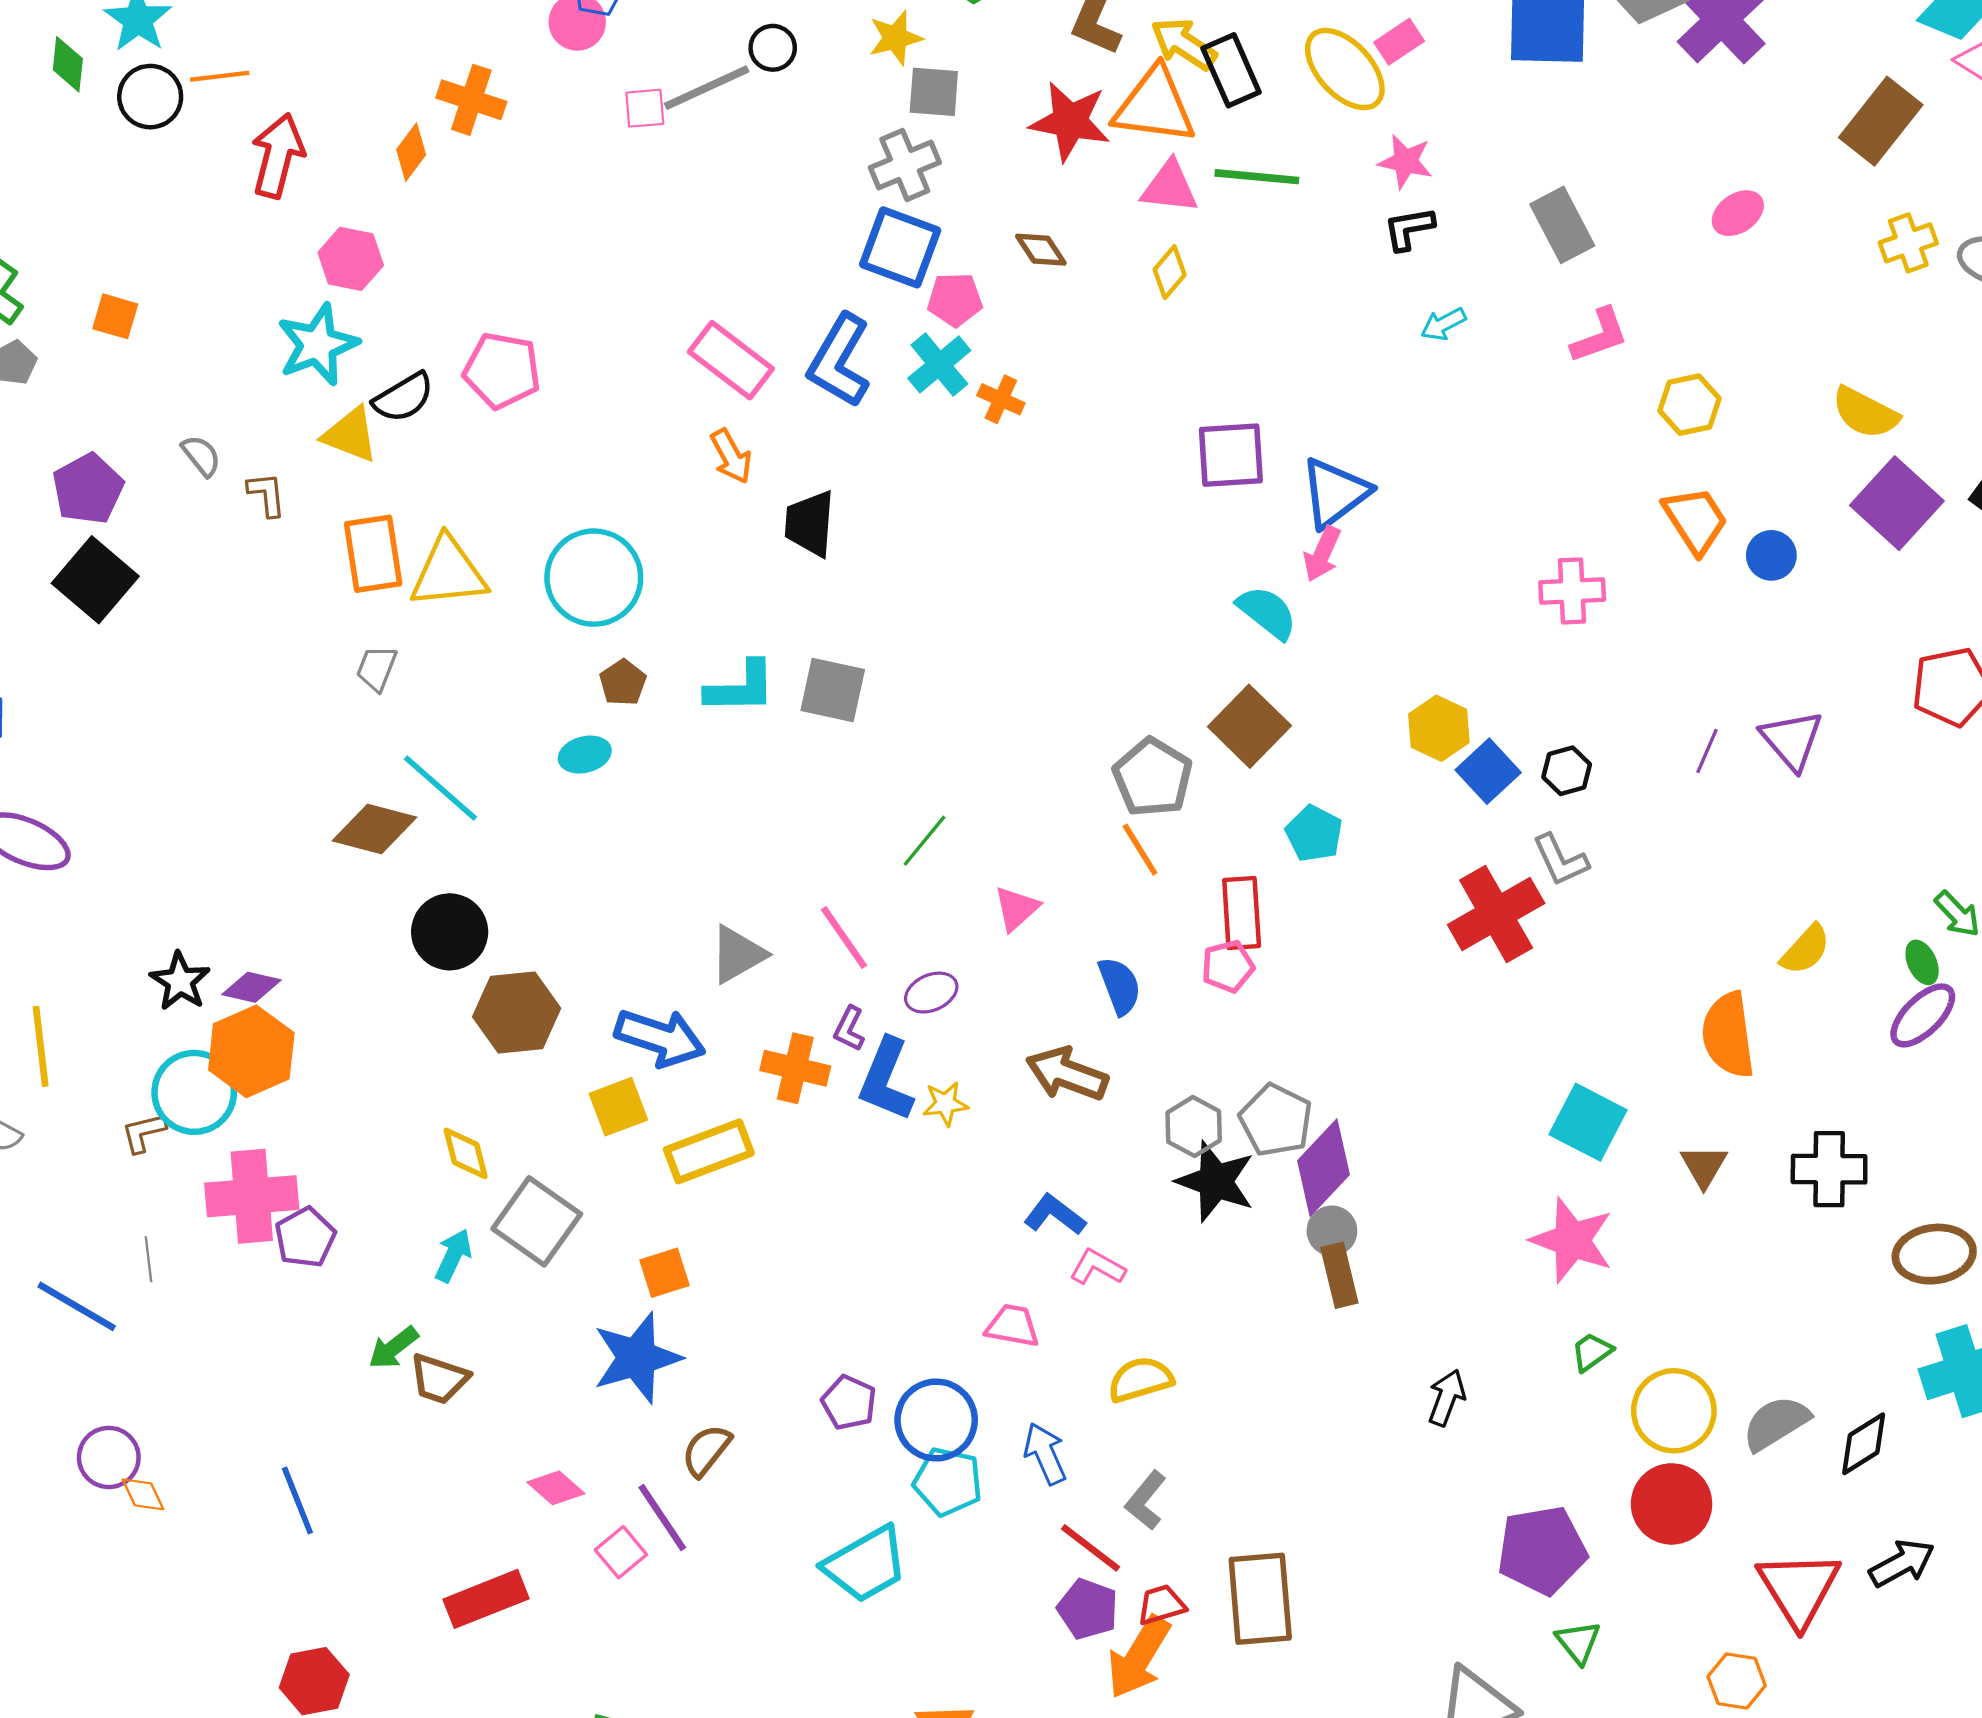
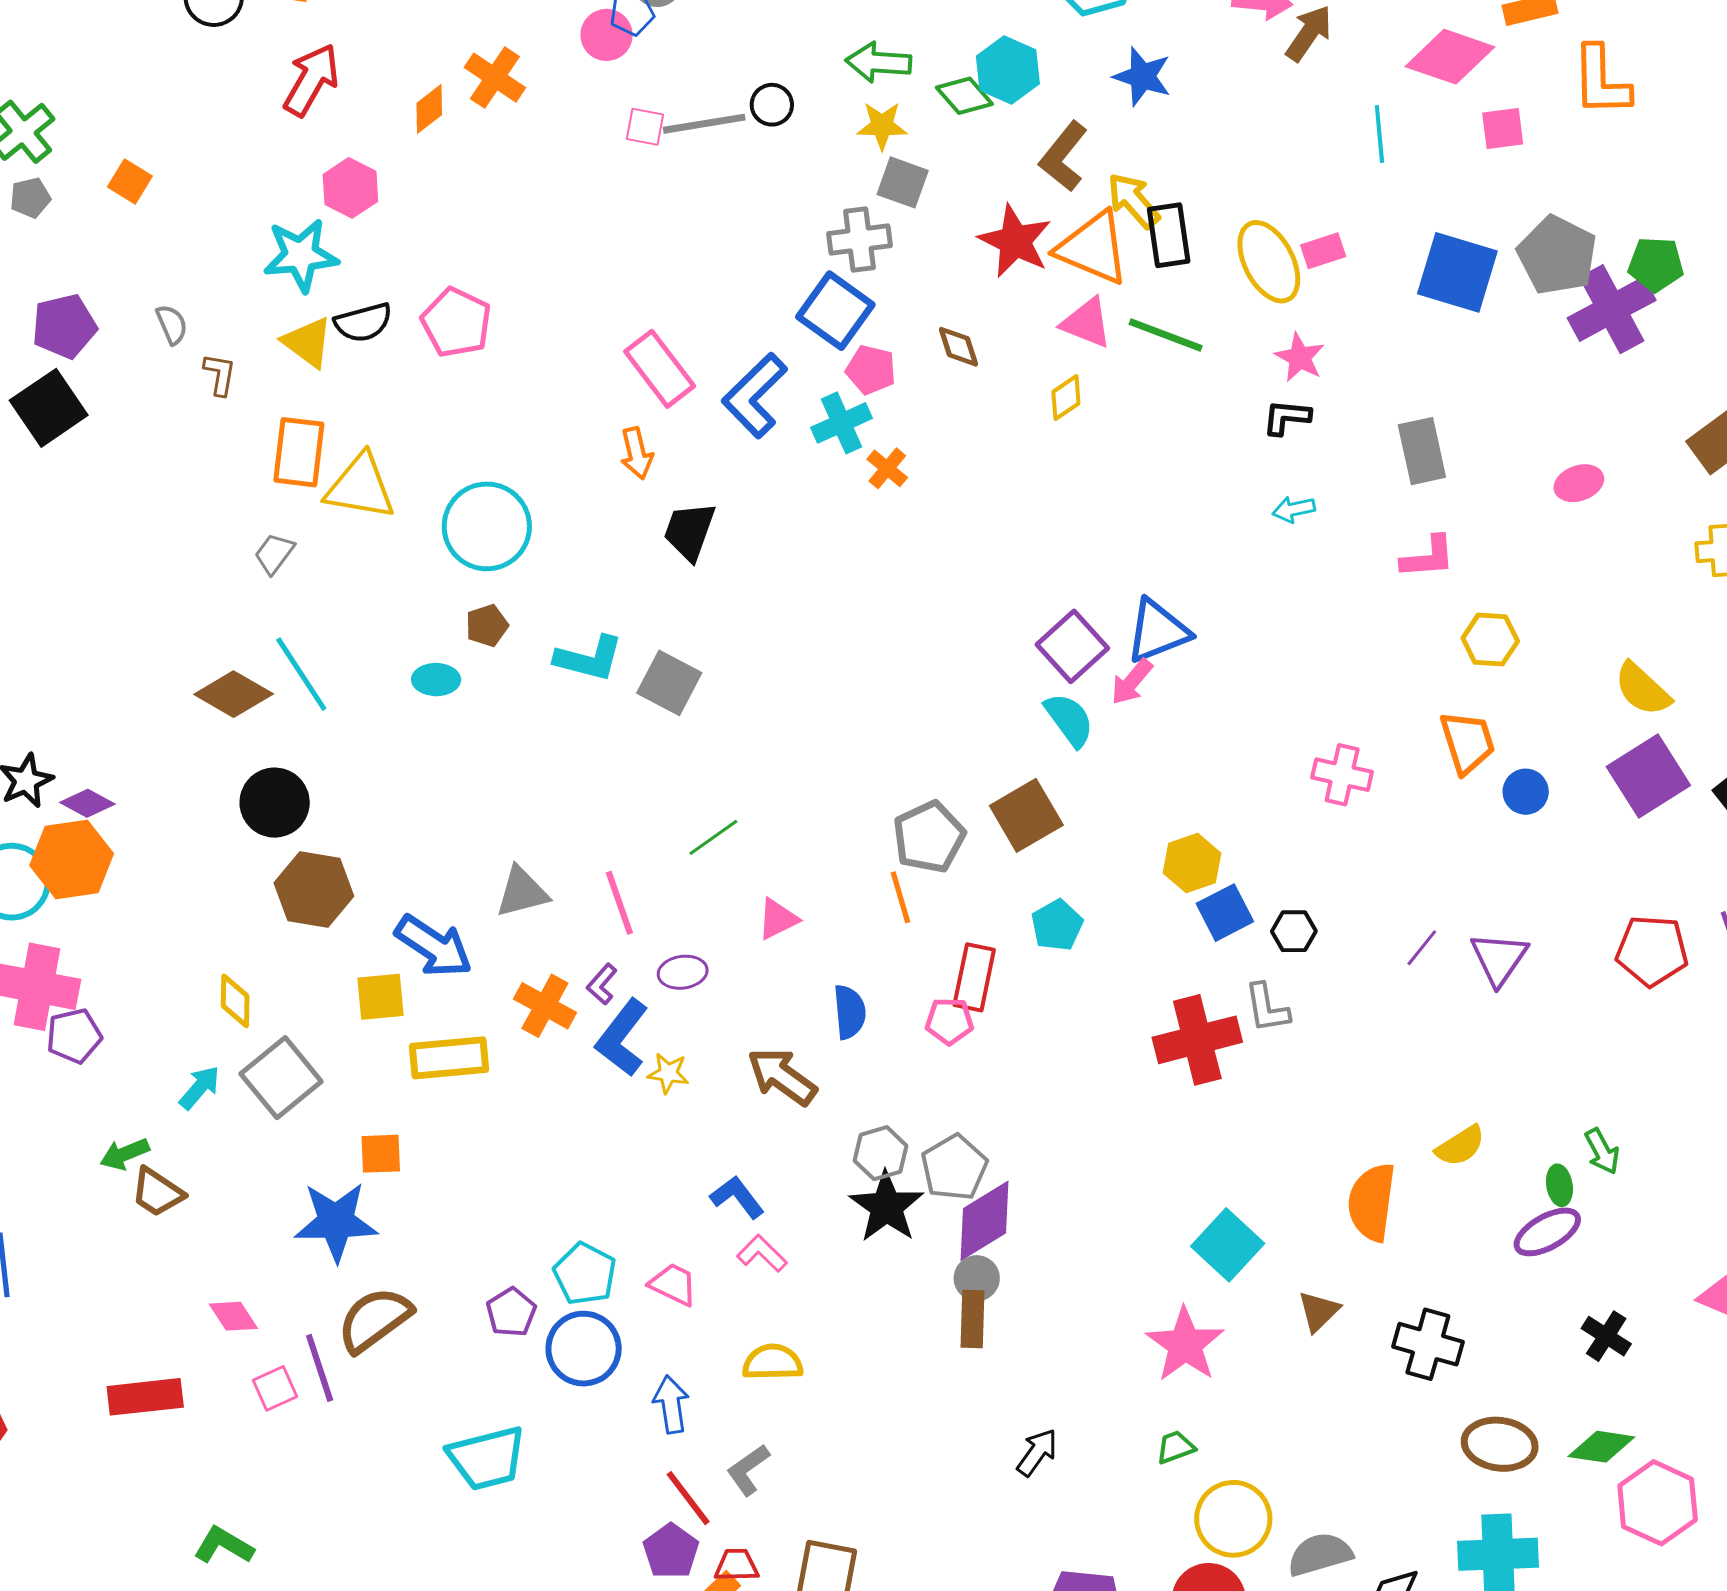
purple square: (1231, 455) -> (1072, 646), moved, turned 36
brown semicircle: (706, 1450) -> (375, 1320), size x1.5
cyan pentagon: (948, 1482) -> (585, 1274), moved

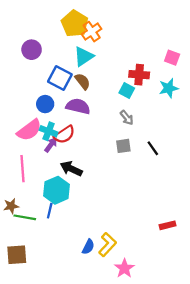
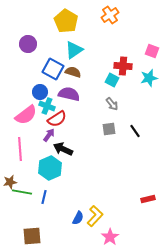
orange cross: (92, 32) -> (110, 15), moved
brown semicircle: (83, 81) -> (73, 72), turned -35
cyan cross: (49, 131) -> (47, 106), moved
purple arrow: (51, 145) -> (49, 135), moved
blue line: (50, 211) -> (44, 197), moved
brown square: (17, 255) -> (32, 236), moved

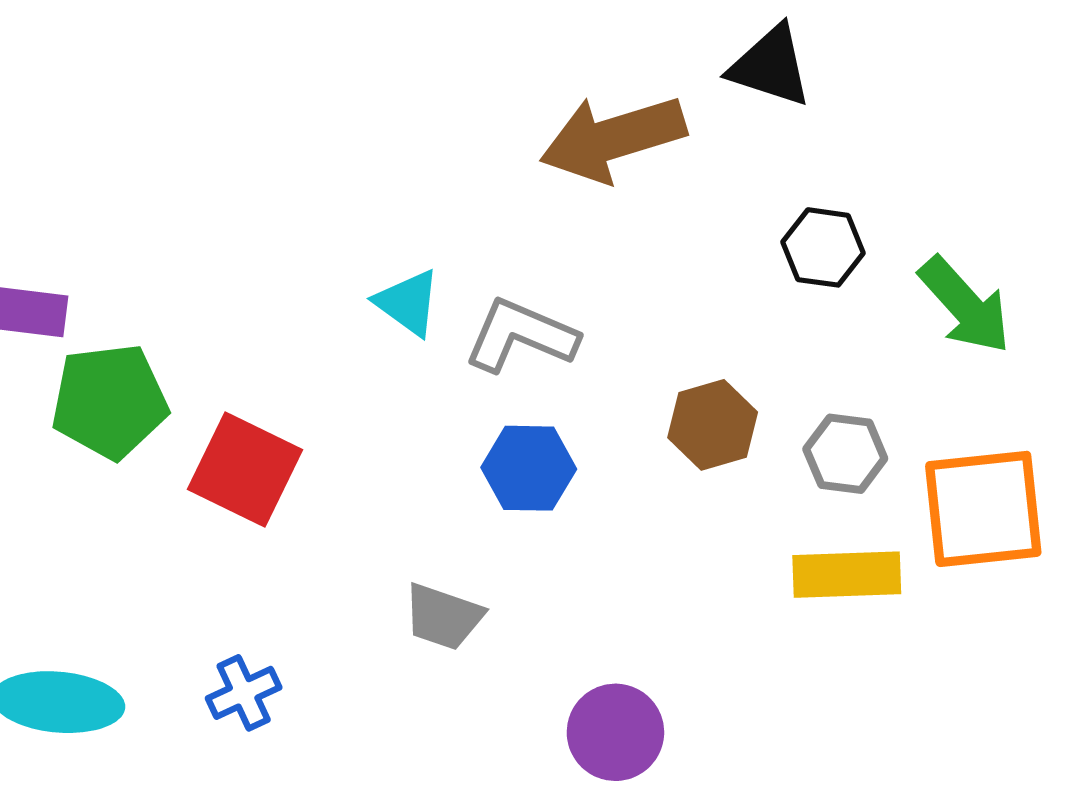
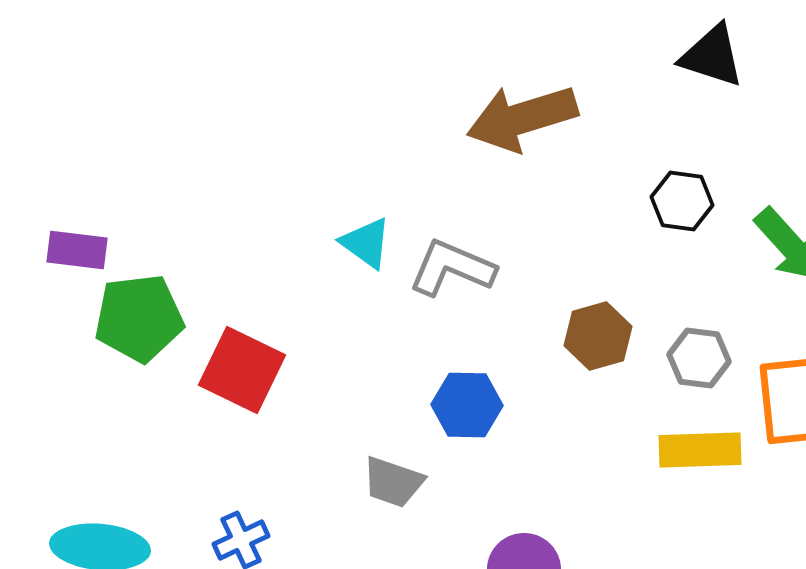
black triangle: (770, 66) -> (712, 56), moved
blue hexagon: (529, 468) -> (467, 405), moved

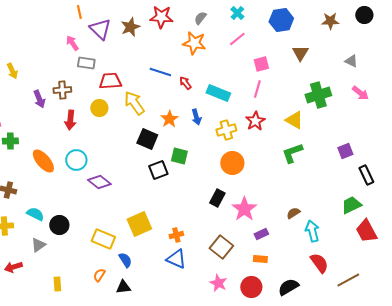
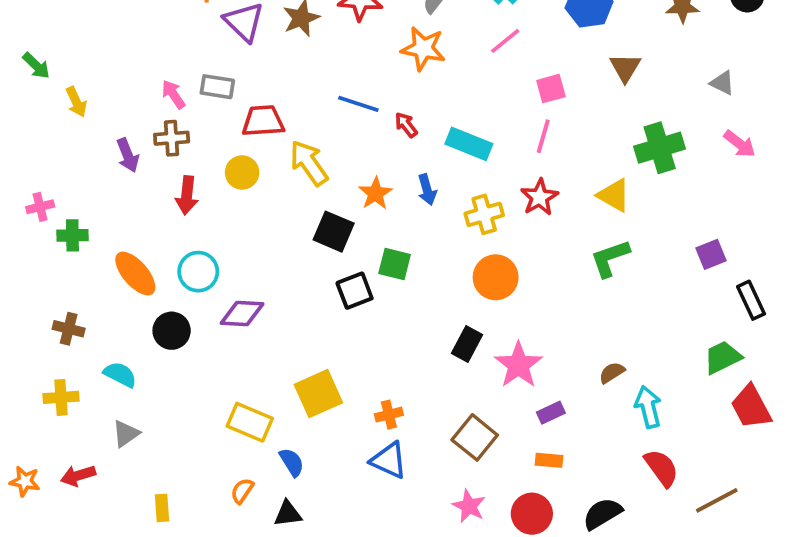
pink arrow: (72, 43) -> (173, 94), moved
purple diamond: (99, 182) -> (242, 314), turned -35
black circle: (59, 225) -> (172, 331), moved

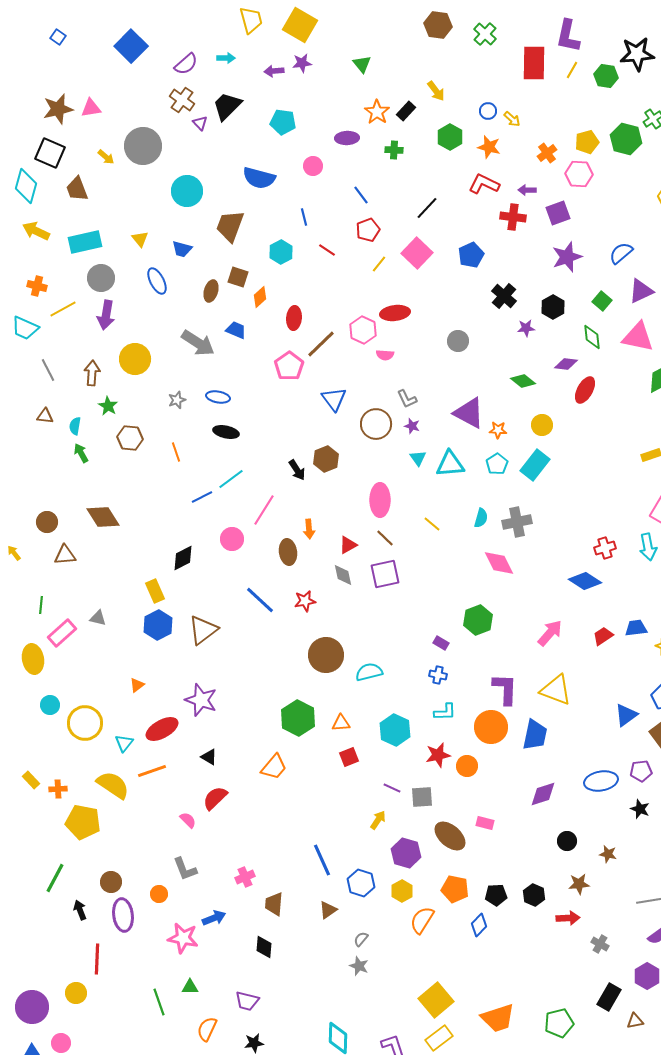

■ **What you are asked to do**
If a line in the material contains "turned", show it.

■ **Expected answer**
purple square: (1231, 455) -> (1072, 646), moved, turned 36
brown semicircle: (83, 81) -> (73, 72), turned -35
purple diamond: (99, 182) -> (242, 314), turned -35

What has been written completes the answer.